EXERCISE :: Write out the entries below exactly. End with the line that contains "C6: 6.8nF (N12, N15) -> 6.8nF (N12, N16)".

::: INPUT DATA :::

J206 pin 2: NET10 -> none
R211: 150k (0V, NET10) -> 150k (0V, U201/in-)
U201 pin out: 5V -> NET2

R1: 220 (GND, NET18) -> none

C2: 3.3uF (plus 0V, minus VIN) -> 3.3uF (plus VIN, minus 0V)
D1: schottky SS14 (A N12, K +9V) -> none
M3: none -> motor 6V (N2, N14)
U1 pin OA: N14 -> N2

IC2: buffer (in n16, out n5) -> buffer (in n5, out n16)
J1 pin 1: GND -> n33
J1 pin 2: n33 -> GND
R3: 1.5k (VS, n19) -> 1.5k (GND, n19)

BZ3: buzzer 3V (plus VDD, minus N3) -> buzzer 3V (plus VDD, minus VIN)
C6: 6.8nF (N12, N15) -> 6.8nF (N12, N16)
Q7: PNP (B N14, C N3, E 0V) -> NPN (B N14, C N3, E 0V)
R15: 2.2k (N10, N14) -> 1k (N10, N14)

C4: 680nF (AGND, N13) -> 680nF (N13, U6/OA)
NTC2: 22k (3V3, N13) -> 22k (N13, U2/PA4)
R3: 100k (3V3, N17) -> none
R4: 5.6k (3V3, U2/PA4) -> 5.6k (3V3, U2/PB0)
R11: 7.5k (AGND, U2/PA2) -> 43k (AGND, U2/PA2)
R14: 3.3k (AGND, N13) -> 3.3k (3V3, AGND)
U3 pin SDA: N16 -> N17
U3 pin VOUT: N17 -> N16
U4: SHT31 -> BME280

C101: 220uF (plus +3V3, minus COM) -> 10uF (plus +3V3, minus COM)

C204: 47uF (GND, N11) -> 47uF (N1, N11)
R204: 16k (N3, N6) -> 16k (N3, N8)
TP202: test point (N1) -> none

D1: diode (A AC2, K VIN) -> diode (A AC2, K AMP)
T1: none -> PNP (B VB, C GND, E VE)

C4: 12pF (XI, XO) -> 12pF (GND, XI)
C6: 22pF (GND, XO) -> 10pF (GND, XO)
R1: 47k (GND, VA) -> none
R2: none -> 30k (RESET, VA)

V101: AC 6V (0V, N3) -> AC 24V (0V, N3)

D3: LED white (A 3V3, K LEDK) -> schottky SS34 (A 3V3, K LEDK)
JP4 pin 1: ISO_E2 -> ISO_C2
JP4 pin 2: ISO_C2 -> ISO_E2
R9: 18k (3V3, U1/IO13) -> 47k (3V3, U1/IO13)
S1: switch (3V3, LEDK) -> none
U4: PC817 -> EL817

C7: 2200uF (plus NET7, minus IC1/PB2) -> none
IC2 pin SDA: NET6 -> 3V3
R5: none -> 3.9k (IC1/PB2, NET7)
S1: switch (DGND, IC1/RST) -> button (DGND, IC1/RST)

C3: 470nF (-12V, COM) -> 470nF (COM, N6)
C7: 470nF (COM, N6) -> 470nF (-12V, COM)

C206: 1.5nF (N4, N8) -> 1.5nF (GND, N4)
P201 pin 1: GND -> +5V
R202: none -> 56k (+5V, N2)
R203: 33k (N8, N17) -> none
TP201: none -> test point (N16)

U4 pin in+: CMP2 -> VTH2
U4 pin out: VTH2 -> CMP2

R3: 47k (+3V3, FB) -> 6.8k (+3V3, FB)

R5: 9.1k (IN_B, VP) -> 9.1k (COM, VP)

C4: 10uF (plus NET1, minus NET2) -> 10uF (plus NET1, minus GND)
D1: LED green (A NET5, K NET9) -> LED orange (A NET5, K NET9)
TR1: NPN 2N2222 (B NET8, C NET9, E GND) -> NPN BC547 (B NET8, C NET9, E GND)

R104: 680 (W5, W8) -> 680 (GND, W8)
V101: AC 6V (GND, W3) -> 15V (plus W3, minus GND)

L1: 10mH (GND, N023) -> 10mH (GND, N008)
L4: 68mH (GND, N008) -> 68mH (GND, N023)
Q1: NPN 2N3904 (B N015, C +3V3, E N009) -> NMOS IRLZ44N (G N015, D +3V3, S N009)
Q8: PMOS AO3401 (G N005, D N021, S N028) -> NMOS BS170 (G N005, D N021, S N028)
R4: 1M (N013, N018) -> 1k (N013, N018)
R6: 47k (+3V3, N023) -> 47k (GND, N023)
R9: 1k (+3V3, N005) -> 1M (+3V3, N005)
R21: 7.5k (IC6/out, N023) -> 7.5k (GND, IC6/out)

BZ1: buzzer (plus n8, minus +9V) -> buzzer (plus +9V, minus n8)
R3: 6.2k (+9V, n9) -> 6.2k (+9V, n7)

:::

FINAL ANSWER ::
J206 pin 2: NET10 -> none
R211: 150k (0V, NET10) -> 150k (0V, U201/in-)
U201 pin out: 5V -> NET2

R1: 220 (GND, NET18) -> none

C2: 3.3uF (plus 0V, minus VIN) -> 3.3uF (plus VIN, minus 0V)
D1: schottky SS14 (A N12, K +9V) -> none
M3: none -> motor 6V (N2, N14)
U1 pin OA: N14 -> N2

IC2: buffer (in n16, out n5) -> buffer (in n5, out n16)
J1 pin 1: GND -> n33
J1 pin 2: n33 -> GND
R3: 1.5k (VS, n19) -> 1.5k (GND, n19)

BZ3: buzzer 3V (plus VDD, minus N3) -> buzzer 3V (plus VDD, minus VIN)
C6: 6.8nF (N12, N15) -> 6.8nF (N12, N16)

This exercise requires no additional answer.